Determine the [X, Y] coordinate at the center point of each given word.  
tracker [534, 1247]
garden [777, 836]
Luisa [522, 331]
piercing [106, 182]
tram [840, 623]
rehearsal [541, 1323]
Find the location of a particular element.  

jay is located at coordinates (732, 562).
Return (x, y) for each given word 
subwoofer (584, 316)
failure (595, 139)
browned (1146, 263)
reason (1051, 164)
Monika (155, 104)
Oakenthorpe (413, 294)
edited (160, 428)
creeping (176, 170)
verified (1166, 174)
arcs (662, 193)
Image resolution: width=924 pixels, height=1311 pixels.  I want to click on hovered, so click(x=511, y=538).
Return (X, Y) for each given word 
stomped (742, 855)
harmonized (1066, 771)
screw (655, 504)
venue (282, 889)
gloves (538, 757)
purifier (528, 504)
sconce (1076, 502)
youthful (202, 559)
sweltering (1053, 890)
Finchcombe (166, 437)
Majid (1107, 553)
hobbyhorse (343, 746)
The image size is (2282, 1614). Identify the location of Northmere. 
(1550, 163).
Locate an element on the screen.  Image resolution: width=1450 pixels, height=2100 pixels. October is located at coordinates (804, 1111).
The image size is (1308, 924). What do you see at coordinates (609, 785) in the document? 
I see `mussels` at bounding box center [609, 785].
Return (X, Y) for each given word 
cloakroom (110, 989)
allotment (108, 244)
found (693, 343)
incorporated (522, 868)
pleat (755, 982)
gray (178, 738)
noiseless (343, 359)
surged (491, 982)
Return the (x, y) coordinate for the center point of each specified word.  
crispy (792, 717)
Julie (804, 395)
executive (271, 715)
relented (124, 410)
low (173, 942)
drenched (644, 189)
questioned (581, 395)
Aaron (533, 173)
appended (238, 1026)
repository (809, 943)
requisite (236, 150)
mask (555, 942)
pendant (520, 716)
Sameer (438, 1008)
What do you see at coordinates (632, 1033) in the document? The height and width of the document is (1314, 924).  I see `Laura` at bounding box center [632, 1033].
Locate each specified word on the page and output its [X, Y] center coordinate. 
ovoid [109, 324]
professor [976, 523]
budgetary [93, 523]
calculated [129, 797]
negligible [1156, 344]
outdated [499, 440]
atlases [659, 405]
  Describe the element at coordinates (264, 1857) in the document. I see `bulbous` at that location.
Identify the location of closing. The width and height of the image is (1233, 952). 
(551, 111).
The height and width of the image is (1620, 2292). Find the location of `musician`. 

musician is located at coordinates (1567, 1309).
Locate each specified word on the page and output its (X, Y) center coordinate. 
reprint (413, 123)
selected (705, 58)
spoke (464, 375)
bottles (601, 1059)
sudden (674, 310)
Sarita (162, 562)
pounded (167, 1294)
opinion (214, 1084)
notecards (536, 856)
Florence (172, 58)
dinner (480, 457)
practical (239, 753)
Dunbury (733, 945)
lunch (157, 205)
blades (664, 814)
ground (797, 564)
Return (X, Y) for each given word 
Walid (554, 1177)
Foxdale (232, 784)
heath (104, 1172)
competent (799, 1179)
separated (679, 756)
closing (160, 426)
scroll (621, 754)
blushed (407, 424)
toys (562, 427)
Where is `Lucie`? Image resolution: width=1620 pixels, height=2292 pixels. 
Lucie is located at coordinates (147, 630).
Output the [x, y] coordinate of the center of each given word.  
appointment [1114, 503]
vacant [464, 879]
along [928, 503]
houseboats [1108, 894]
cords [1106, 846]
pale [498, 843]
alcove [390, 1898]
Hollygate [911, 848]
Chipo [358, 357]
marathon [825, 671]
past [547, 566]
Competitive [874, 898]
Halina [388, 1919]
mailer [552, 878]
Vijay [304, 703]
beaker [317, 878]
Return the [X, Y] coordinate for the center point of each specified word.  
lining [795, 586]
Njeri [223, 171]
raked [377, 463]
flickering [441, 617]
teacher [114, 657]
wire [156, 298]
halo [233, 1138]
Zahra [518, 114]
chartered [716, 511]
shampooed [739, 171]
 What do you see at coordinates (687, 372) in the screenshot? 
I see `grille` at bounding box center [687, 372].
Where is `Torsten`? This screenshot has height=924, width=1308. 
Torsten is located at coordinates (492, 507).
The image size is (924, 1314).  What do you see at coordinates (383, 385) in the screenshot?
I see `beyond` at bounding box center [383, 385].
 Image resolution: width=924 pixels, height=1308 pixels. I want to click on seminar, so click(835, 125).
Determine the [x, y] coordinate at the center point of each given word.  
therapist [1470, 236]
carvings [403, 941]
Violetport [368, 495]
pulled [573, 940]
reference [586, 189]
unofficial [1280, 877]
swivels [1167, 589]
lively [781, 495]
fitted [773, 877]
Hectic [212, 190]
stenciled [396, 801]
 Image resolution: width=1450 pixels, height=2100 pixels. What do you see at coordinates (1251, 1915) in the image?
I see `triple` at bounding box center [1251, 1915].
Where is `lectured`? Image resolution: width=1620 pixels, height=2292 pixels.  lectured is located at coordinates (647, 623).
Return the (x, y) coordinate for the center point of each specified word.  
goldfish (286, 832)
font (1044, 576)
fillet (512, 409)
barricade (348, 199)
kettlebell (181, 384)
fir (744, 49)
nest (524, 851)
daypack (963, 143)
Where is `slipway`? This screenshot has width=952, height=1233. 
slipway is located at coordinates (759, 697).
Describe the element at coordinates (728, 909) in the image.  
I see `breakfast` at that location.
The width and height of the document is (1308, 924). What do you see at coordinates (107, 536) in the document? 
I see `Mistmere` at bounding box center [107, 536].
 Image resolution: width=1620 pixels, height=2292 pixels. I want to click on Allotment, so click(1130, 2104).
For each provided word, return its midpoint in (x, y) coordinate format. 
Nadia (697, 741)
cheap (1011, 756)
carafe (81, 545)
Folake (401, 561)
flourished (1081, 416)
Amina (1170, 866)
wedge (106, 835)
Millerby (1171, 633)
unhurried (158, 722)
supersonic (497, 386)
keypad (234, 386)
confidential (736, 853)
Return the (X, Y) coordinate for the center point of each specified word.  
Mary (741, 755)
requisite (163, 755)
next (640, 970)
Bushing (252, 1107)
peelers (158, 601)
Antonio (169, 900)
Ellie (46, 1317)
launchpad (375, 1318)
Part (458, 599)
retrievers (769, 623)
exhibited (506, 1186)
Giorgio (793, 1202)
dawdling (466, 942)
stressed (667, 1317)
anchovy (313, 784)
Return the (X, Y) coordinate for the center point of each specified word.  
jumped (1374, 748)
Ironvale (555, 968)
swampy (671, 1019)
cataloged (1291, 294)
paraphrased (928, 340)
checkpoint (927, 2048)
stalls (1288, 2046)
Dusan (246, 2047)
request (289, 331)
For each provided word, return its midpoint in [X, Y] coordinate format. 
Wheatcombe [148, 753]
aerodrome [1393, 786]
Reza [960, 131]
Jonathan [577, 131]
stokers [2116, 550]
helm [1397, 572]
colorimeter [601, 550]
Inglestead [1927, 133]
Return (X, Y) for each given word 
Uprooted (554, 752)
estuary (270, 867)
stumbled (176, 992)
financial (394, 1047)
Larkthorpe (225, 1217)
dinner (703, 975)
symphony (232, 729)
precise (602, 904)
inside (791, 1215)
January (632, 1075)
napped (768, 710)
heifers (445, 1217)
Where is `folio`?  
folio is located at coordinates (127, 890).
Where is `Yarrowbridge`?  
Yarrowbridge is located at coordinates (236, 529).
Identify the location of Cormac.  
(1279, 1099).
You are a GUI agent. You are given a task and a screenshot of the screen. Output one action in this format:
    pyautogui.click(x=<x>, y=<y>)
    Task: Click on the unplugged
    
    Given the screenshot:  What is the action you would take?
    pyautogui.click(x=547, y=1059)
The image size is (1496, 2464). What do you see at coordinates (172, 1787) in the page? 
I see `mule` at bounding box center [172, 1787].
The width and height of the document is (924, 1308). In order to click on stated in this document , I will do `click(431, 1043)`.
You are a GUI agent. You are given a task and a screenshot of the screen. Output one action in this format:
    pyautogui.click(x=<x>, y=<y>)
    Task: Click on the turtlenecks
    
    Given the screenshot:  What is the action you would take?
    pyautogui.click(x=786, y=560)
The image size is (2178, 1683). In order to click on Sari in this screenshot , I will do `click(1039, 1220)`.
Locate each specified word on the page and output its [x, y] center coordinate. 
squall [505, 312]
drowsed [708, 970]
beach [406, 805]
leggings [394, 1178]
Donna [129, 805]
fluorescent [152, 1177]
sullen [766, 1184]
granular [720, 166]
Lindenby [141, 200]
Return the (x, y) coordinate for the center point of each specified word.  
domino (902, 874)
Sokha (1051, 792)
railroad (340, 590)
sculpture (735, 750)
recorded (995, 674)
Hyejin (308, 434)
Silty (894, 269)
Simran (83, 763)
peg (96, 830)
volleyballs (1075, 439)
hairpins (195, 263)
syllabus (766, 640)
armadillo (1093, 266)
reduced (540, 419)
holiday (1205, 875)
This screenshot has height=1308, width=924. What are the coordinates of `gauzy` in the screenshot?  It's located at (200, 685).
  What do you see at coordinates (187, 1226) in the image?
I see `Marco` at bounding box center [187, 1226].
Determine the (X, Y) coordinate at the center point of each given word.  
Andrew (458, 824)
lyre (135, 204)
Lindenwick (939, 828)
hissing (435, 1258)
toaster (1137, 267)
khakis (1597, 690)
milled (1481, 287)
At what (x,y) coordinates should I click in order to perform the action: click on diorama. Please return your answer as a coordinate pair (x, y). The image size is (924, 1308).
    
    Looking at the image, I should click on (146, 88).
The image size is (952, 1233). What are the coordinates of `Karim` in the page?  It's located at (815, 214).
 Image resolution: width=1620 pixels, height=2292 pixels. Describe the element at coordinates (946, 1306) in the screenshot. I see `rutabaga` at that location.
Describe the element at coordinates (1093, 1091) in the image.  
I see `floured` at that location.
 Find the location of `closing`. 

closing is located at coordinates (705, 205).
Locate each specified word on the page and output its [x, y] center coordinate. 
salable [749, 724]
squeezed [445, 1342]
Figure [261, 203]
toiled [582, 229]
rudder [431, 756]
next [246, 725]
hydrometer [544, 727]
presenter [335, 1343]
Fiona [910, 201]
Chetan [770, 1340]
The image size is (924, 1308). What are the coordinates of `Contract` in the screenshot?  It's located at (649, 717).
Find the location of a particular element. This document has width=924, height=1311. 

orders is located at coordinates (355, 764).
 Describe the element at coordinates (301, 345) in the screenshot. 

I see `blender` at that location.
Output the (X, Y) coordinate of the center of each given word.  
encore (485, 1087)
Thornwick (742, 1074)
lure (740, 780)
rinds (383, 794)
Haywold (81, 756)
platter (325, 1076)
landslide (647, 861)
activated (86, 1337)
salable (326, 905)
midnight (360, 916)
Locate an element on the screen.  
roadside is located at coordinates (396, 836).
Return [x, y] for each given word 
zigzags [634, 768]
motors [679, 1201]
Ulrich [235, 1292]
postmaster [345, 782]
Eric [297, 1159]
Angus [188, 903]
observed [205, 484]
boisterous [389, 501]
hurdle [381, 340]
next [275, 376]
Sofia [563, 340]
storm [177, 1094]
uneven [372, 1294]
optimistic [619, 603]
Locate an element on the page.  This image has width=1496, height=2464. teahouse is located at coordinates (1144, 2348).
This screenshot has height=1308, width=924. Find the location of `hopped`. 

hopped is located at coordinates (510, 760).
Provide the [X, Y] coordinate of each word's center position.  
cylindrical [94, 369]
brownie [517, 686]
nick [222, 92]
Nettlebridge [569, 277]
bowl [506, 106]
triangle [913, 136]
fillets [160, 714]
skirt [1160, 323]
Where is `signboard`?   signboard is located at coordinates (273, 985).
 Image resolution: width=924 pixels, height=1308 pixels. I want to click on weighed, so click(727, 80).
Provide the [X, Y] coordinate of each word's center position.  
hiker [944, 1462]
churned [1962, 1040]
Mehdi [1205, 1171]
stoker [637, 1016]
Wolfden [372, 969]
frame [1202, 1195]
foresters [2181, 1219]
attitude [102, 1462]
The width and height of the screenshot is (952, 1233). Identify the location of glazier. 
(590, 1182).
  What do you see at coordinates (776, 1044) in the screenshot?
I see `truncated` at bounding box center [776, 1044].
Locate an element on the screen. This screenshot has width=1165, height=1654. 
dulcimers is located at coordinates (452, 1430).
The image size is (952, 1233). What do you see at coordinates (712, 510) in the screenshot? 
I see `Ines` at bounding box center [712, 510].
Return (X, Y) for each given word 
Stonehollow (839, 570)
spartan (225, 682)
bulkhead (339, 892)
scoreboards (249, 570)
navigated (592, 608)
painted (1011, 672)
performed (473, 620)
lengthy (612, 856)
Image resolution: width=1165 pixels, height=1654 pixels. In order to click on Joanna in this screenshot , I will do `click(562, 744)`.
════════════════════
- [TASK TO CARRY OUT]
Please duplicate the rows above exactly, starting with the line that contains "retrievers (769, 623)" and going on through the line that contains "pyautogui.click(x=786, y=560)".

- [RESULT OF THIS TASK]
retrievers (769, 623)
exhibited (506, 1186)
Giorgio (793, 1202)
dawdling (466, 942)
stressed (667, 1317)
anchovy (313, 784)
Return the (X, Y) coordinate for the center point of each specified word.  
jumped (1374, 748)
Ironvale (555, 968)
swampy (671, 1019)
cataloged (1291, 294)
paraphrased (928, 340)
checkpoint (927, 2048)
stalls (1288, 2046)
Dusan (246, 2047)
request (289, 331)
For each provided word, return its midpoint in [X, Y] coordinate format. 
Wheatcombe [148, 753]
aerodrome [1393, 786]
Reza [960, 131]
Jonathan [577, 131]
stokers [2116, 550]
helm [1397, 572]
colorimeter [601, 550]
Inglestead [1927, 133]
Return (X, Y) for each given word 
Uprooted (554, 752)
estuary (270, 867)
stumbled (176, 992)
financial (394, 1047)
Larkthorpe (225, 1217)
dinner (703, 975)
symphony (232, 729)
precise (602, 904)
inside (791, 1215)
January (632, 1075)
napped (768, 710)
heifers (445, 1217)
Where is `folio`?  
folio is located at coordinates (127, 890).
Where is `Yarrowbridge`?  
Yarrowbridge is located at coordinates (236, 529).
Identify the location of Cormac.  
(1279, 1099).
You are a GUI agent. You are given a task and a screenshot of the screen. Output one action in this format:
    pyautogui.click(x=<x>, y=<y>)
    Task: Click on the unplugged
    
    Given the screenshot:  What is the action you would take?
    pyautogui.click(x=547, y=1059)
The image size is (1496, 2464). What do you see at coordinates (172, 1787) in the page? 
I see `mule` at bounding box center [172, 1787].
The width and height of the document is (924, 1308). In order to click on stated in this document , I will do `click(431, 1043)`.
You are a GUI agent. You are given a task and a screenshot of the screen. Output one action in this format:
    pyautogui.click(x=<x>, y=<y>)
    Task: Click on the turtlenecks
    
    Given the screenshot:  What is the action you would take?
    pyautogui.click(x=786, y=560)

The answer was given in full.